◆ Task to carry out: From the top of the records below down to the line containing "camera: 10 degrees right, 10 degrees down", reproduce every line exactly.

Saved entries:
Segment Open
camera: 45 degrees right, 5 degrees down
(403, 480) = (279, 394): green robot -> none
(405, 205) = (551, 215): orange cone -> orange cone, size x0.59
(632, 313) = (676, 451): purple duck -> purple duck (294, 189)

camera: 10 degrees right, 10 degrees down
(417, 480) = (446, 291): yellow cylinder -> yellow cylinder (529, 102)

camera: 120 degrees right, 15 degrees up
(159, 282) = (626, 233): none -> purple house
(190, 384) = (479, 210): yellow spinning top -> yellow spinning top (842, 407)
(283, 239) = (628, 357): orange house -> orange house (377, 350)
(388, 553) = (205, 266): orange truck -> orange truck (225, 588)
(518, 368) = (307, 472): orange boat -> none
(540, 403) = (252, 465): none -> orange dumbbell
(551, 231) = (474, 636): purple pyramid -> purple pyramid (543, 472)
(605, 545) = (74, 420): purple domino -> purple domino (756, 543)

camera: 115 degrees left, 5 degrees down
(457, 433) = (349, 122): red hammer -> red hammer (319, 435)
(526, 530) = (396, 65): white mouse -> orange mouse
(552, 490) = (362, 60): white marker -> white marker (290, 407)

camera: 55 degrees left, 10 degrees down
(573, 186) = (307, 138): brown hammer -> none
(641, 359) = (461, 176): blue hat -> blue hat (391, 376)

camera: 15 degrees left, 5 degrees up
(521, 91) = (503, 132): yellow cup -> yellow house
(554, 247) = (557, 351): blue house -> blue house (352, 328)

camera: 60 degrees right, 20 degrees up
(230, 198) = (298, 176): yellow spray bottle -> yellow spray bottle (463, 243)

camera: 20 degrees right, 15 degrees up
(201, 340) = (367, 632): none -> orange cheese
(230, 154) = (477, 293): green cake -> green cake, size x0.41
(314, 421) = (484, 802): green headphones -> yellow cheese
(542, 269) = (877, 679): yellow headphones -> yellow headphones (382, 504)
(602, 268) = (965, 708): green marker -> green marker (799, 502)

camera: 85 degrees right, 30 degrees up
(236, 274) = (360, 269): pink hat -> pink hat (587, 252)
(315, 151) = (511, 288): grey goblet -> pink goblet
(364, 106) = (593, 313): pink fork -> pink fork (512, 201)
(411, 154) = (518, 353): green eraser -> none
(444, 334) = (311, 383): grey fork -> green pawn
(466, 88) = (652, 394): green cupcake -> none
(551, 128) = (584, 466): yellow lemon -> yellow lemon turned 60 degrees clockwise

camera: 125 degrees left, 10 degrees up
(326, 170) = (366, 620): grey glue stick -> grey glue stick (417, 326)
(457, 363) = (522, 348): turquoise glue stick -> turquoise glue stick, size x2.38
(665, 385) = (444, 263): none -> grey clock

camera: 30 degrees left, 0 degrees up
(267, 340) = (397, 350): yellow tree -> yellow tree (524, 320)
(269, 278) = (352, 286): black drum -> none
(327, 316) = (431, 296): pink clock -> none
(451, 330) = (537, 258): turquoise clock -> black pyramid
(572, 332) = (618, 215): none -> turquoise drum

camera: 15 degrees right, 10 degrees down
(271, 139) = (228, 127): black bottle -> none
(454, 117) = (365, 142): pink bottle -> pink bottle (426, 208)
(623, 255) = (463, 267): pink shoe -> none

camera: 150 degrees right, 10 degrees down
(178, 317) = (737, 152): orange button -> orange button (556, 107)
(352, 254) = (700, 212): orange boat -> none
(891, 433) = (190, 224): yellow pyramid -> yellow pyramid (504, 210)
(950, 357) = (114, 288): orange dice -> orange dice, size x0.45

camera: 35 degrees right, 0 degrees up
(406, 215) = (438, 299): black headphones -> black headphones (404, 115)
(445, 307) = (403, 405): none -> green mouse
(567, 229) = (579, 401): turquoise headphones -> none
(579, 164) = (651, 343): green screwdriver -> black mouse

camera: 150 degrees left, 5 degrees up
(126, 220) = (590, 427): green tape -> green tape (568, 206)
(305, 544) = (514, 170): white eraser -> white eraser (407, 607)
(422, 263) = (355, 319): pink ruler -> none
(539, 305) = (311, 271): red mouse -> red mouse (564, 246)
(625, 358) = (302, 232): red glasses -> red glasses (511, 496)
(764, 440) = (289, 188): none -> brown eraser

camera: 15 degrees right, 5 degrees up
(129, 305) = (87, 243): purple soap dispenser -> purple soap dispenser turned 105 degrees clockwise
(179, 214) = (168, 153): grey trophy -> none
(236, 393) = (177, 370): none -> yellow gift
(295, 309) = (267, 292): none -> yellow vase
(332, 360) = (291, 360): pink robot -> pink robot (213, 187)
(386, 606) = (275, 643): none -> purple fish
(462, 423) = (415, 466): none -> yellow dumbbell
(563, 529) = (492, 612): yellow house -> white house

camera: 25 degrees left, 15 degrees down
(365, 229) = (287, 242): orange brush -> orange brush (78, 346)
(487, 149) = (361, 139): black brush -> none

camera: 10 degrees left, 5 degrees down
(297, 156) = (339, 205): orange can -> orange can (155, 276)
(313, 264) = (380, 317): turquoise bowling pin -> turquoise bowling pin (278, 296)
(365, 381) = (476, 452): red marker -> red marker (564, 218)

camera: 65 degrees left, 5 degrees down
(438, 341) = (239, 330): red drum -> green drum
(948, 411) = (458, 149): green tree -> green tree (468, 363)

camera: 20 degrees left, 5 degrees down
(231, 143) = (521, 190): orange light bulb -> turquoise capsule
Segment Closed
◆ Written reply:
camera: 45 degrees right, 5 degrees down
(403, 480) = (279, 394): green robot -> none
(405, 205) = (551, 215): orange cone -> orange cone, size x0.59
(632, 313) = (676, 451): purple duck -> purple duck (294, 189)

camera: 10 degrees right, 10 degrees down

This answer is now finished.